Exercise instructions -> Until the line containing "turquoise teddy bear: 4 -> 2" has been reproduced, keep reproducing each line of the material below exactly, starting with the first.

*** Opening Data extract ***

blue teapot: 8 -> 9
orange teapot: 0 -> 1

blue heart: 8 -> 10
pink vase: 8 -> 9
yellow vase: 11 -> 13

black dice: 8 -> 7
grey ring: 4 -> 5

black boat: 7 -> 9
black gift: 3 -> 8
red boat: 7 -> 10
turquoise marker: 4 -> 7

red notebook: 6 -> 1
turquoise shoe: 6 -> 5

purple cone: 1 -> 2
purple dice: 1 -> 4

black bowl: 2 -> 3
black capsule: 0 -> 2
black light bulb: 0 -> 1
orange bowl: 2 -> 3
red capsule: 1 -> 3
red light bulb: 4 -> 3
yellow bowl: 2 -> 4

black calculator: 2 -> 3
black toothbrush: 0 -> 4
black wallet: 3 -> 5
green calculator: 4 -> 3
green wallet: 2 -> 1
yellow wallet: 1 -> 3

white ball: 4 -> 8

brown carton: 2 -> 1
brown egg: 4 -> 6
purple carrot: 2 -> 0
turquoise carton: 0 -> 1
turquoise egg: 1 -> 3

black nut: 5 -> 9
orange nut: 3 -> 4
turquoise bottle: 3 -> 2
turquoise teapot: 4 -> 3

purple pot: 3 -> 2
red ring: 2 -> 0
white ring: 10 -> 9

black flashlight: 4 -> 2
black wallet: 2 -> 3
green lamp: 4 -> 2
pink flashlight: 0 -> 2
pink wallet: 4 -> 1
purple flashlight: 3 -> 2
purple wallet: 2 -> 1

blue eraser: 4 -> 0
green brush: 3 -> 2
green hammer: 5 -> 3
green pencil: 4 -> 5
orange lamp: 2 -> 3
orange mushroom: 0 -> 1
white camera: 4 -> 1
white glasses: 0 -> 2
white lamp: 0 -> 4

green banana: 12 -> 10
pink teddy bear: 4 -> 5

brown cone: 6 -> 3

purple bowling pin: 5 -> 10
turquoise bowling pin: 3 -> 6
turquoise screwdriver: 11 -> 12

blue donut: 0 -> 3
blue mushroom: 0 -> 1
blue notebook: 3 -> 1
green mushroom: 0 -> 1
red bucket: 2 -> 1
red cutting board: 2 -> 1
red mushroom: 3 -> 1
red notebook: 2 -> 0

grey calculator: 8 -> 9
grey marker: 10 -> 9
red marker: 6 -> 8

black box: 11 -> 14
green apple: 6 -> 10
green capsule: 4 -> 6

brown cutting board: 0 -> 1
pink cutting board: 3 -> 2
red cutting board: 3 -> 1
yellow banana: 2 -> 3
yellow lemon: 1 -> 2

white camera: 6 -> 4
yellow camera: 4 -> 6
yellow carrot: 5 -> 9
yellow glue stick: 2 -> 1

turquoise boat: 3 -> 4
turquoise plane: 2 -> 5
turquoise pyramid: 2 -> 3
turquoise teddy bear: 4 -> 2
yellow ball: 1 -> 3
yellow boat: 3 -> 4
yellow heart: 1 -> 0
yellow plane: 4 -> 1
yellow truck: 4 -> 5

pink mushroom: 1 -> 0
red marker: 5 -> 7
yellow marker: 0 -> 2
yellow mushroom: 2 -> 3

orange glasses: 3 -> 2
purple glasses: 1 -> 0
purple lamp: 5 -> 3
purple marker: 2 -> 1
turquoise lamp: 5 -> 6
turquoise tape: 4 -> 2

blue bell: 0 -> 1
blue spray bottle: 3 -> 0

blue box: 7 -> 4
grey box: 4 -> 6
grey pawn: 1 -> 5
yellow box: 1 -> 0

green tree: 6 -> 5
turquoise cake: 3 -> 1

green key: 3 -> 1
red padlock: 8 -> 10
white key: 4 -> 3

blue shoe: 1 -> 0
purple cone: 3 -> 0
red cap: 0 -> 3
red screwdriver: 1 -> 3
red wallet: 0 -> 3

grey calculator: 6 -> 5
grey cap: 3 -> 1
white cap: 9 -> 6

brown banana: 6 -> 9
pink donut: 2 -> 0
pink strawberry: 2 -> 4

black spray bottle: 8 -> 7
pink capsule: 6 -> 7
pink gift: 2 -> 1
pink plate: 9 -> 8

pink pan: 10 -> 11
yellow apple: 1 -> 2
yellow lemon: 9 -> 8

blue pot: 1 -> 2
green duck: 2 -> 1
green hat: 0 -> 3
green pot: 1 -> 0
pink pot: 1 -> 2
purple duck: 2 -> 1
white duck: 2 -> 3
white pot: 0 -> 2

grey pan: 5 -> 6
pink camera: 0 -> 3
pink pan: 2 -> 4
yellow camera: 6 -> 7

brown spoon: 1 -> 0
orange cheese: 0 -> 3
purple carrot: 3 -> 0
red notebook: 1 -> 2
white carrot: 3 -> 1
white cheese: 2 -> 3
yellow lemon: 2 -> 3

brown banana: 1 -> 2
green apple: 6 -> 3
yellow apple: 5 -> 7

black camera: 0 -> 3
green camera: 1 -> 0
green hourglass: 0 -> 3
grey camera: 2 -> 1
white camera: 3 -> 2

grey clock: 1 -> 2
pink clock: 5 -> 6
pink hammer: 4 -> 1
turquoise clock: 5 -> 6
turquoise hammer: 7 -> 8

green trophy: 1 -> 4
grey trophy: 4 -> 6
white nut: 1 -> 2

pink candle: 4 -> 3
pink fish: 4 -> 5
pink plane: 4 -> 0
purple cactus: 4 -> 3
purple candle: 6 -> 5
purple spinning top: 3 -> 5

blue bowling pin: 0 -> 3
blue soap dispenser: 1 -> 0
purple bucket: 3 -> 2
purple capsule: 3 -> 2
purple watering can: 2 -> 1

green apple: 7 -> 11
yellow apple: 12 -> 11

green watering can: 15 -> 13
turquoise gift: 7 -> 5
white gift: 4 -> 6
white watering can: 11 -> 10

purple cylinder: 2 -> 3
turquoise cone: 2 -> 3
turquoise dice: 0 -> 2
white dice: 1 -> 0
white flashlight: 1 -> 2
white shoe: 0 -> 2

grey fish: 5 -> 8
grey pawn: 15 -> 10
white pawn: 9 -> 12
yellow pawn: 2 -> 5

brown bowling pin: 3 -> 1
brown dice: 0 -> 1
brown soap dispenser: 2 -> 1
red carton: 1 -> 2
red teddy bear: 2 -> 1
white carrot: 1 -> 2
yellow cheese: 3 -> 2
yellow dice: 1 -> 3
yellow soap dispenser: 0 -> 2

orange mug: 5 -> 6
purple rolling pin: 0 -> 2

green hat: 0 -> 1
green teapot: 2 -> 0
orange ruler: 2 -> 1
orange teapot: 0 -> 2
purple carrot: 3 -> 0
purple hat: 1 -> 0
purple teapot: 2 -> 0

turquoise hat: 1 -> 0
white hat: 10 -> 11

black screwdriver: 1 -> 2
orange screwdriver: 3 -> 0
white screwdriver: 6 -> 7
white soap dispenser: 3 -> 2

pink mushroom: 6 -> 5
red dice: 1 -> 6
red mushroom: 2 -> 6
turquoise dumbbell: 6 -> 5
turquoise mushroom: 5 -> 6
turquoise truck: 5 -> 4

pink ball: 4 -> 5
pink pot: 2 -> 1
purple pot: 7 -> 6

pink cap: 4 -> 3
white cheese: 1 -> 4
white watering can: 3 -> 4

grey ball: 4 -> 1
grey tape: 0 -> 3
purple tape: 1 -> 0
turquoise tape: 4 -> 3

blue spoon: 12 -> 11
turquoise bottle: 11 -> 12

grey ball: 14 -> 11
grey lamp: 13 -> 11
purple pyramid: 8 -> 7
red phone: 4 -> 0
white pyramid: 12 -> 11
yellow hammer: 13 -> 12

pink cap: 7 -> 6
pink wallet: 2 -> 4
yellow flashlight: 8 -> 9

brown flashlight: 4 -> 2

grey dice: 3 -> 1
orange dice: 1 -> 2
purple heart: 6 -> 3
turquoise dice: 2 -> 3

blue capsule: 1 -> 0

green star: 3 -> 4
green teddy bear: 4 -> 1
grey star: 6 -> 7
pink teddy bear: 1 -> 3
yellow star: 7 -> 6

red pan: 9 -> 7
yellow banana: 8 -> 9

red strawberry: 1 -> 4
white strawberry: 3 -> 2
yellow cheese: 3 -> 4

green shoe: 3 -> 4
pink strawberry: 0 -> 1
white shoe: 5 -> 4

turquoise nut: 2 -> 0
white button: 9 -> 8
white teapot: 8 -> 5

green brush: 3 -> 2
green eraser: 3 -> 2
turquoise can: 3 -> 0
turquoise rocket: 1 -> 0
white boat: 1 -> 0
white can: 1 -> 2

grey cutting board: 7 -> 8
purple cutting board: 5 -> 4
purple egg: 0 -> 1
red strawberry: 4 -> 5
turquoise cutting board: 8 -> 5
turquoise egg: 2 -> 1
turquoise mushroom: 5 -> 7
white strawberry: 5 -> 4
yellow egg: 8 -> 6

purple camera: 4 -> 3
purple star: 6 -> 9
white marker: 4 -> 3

*** Closing Data extract ***

Result below ->
blue teapot: 8 -> 9
orange teapot: 0 -> 1

blue heart: 8 -> 10
pink vase: 8 -> 9
yellow vase: 11 -> 13

black dice: 8 -> 7
grey ring: 4 -> 5

black boat: 7 -> 9
black gift: 3 -> 8
red boat: 7 -> 10
turquoise marker: 4 -> 7

red notebook: 6 -> 1
turquoise shoe: 6 -> 5

purple cone: 1 -> 2
purple dice: 1 -> 4

black bowl: 2 -> 3
black capsule: 0 -> 2
black light bulb: 0 -> 1
orange bowl: 2 -> 3
red capsule: 1 -> 3
red light bulb: 4 -> 3
yellow bowl: 2 -> 4

black calculator: 2 -> 3
black toothbrush: 0 -> 4
black wallet: 3 -> 5
green calculator: 4 -> 3
green wallet: 2 -> 1
yellow wallet: 1 -> 3

white ball: 4 -> 8

brown carton: 2 -> 1
brown egg: 4 -> 6
purple carrot: 2 -> 0
turquoise carton: 0 -> 1
turquoise egg: 1 -> 3

black nut: 5 -> 9
orange nut: 3 -> 4
turquoise bottle: 3 -> 2
turquoise teapot: 4 -> 3

purple pot: 3 -> 2
red ring: 2 -> 0
white ring: 10 -> 9

black flashlight: 4 -> 2
black wallet: 2 -> 3
green lamp: 4 -> 2
pink flashlight: 0 -> 2
pink wallet: 4 -> 1
purple flashlight: 3 -> 2
purple wallet: 2 -> 1

blue eraser: 4 -> 0
green brush: 3 -> 2
green hammer: 5 -> 3
green pencil: 4 -> 5
orange lamp: 2 -> 3
orange mushroom: 0 -> 1
white camera: 4 -> 1
white glasses: 0 -> 2
white lamp: 0 -> 4

green banana: 12 -> 10
pink teddy bear: 4 -> 5

brown cone: 6 -> 3

purple bowling pin: 5 -> 10
turquoise bowling pin: 3 -> 6
turquoise screwdriver: 11 -> 12

blue donut: 0 -> 3
blue mushroom: 0 -> 1
blue notebook: 3 -> 1
green mushroom: 0 -> 1
red bucket: 2 -> 1
red cutting board: 2 -> 1
red mushroom: 3 -> 1
red notebook: 2 -> 0

grey calculator: 8 -> 9
grey marker: 10 -> 9
red marker: 6 -> 8

black box: 11 -> 14
green apple: 6 -> 10
green capsule: 4 -> 6

brown cutting board: 0 -> 1
pink cutting board: 3 -> 2
red cutting board: 3 -> 1
yellow banana: 2 -> 3
yellow lemon: 1 -> 2

white camera: 6 -> 4
yellow camera: 4 -> 6
yellow carrot: 5 -> 9
yellow glue stick: 2 -> 1

turquoise boat: 3 -> 4
turquoise plane: 2 -> 5
turquoise pyramid: 2 -> 3
turquoise teddy bear: 4 -> 2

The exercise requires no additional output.